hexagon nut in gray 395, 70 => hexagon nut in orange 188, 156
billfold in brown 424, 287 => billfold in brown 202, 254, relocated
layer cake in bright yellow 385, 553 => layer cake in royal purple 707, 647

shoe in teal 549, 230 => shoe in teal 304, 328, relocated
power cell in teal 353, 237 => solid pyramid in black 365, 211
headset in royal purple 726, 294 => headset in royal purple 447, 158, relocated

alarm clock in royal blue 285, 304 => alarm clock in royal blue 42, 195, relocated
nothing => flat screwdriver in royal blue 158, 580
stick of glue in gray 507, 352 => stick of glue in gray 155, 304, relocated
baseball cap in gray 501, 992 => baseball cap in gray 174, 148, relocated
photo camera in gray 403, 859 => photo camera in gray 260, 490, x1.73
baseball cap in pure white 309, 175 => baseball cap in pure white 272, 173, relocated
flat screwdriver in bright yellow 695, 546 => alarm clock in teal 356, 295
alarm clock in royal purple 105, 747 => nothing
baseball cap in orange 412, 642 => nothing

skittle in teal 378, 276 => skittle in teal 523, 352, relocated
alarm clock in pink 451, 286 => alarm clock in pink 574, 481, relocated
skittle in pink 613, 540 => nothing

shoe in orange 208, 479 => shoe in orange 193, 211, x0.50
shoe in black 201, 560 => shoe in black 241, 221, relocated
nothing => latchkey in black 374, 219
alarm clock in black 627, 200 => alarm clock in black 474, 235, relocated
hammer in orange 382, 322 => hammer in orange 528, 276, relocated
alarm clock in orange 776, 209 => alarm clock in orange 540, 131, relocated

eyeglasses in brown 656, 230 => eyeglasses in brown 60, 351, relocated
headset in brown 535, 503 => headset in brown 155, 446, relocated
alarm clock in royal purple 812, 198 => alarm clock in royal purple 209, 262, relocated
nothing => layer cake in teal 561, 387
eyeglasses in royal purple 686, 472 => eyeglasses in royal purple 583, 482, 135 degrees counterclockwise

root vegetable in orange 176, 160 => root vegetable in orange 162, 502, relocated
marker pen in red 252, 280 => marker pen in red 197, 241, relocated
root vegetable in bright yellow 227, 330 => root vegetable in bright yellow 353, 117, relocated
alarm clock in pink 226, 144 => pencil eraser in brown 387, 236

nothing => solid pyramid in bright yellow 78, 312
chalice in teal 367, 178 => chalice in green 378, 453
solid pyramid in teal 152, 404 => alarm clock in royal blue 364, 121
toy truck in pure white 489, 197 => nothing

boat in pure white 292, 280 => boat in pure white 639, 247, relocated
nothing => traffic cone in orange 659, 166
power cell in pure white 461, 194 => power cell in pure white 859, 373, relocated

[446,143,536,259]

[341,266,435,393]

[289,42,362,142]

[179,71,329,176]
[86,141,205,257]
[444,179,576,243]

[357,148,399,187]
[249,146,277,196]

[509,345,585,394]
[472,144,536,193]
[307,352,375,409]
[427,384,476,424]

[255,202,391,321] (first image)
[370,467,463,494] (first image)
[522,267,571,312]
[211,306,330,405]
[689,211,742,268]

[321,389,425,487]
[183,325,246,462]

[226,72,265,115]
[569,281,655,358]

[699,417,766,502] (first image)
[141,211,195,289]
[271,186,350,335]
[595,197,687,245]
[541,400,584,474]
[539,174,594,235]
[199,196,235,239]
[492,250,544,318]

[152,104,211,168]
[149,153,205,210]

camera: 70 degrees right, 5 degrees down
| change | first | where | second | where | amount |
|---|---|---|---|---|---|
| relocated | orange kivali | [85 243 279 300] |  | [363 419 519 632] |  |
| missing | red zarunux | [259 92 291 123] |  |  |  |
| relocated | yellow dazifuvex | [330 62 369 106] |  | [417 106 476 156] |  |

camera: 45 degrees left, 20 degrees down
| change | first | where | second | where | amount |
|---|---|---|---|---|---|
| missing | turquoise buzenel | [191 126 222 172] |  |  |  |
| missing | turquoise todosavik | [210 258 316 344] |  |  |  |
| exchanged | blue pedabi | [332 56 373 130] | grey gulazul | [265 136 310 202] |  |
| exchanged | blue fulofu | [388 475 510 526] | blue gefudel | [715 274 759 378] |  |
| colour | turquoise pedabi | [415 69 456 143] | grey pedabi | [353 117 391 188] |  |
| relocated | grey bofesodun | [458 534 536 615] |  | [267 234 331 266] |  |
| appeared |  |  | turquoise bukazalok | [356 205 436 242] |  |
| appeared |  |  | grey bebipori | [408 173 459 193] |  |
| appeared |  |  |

======

Return all data verbatim.

hexagon nut in gray 395, 70 => hexagon nut in orange 188, 156
billfold in brown 424, 287 => billfold in brown 202, 254, relocated
layer cake in bright yellow 385, 553 => layer cake in royal purple 707, 647

shoe in teal 549, 230 => shoe in teal 304, 328, relocated
power cell in teal 353, 237 => solid pyramid in black 365, 211
headset in royal purple 726, 294 => headset in royal purple 447, 158, relocated

alarm clock in royal blue 285, 304 => alarm clock in royal blue 42, 195, relocated
nothing => flat screwdriver in royal blue 158, 580
stick of glue in gray 507, 352 => stick of glue in gray 155, 304, relocated
baseball cap in gray 501, 992 => baseball cap in gray 174, 148, relocated
photo camera in gray 403, 859 => photo camera in gray 260, 490, x1.73
baseball cap in pure white 309, 175 => baseball cap in pure white 272, 173, relocated
flat screwdriver in bright yellow 695, 546 => alarm clock in teal 356, 295
alarm clock in royal purple 105, 747 => nothing
baseball cap in orange 412, 642 => nothing

skittle in teal 378, 276 => skittle in teal 523, 352, relocated
alarm clock in pink 451, 286 => alarm clock in pink 574, 481, relocated
skittle in pink 613, 540 => nothing

shoe in orange 208, 479 => shoe in orange 193, 211, x0.50
shoe in black 201, 560 => shoe in black 241, 221, relocated
nothing => latchkey in black 374, 219
alarm clock in black 627, 200 => alarm clock in black 474, 235, relocated
hammer in orange 382, 322 => hammer in orange 528, 276, relocated
alarm clock in orange 776, 209 => alarm clock in orange 540, 131, relocated

eyeglasses in brown 656, 230 => eyeglasses in brown 60, 351, relocated
headset in brown 535, 503 => headset in brown 155, 446, relocated
alarm clock in royal purple 812, 198 => alarm clock in royal purple 209, 262, relocated
nothing => layer cake in teal 561, 387
eyeglasses in royal purple 686, 472 => eyeglasses in royal purple 583, 482, 135 degrees counterclockwise

root vegetable in orange 176, 160 => root vegetable in orange 162, 502, relocated
marker pen in red 252, 280 => marker pen in red 197, 241, relocated
root vegetable in bright yellow 227, 330 => root vegetable in bright yellow 353, 117, relocated
alarm clock in pink 226, 144 => pencil eraser in brown 387, 236

nothing => solid pyramid in bright yellow 78, 312
chalice in teal 367, 178 => chalice in green 378, 453
solid pyramid in teal 152, 404 => alarm clock in royal blue 364, 121
toy truck in pure white 489, 197 => nothing

boat in pure white 292, 280 => boat in pure white 639, 247, relocated
nothing => traffic cone in orange 659, 166
power cell in pure white 461, 194 => power cell in pure white 859, 373, relocated

[446,143,536,259]

[341,266,435,393]

[289,42,362,142]

[179,71,329,176]
[86,141,205,257]
[444,179,576,243]

[357,148,399,187]
[249,146,277,196]

[509,345,585,394]
[472,144,536,193]
[307,352,375,409]
[427,384,476,424]

[255,202,391,321] (first image)
[370,467,463,494] (first image)
[522,267,571,312]
[211,306,330,405]
[689,211,742,268]

[321,389,425,487]
[183,325,246,462]

[226,72,265,115]
[569,281,655,358]

[699,417,766,502] (first image)
[141,211,195,289]
[271,186,350,335]
[595,197,687,245]
[541,400,584,474]
[539,174,594,235]
[199,196,235,239]
[492,250,544,318]

[152,104,211,168]
[149,153,205,210]

camera: 70 degrees right, 5 degrees down
| change | first | where | second | where | amount |
|---|---|---|---|---|---|
| relocated | orange kivali | [85 243 279 300] |  | [363 419 519 632] |  |
| missing | red zarunux | [259 92 291 123] |  |  |  |
| relocated | yellow dazifuvex | [330 62 369 106] |  | [417 106 476 156] |  |

camera: 45 degrees left, 20 degrees down
| change | first | where | second | where | amount |
|---|---|---|---|---|---|
| missing | turquoise buzenel | [191 126 222 172] |  |  |  |
| missing | turquoise todosavik | [210 258 316 344] |  |  |  |
| exchanged | blue pedabi | [332 56 373 130] | grey gulazul | [265 136 310 202] |  |
| exchanged | blue fulofu | [388 475 510 526] | blue gefudel | [715 274 759 378] |  |
| colour | turquoise pedabi | [415 69 456 143] | grey pedabi | [353 117 391 188] |  |
| relocated | grey bofesodun | [458 534 536 615] |  | [267 234 331 266] |  |
| appeared |  |  | turquoise bukazalok | [356 205 436 242] |  |
| appeared |  |  | grey bebipori | [408 173 459 193] |  |
| appeared |  |  |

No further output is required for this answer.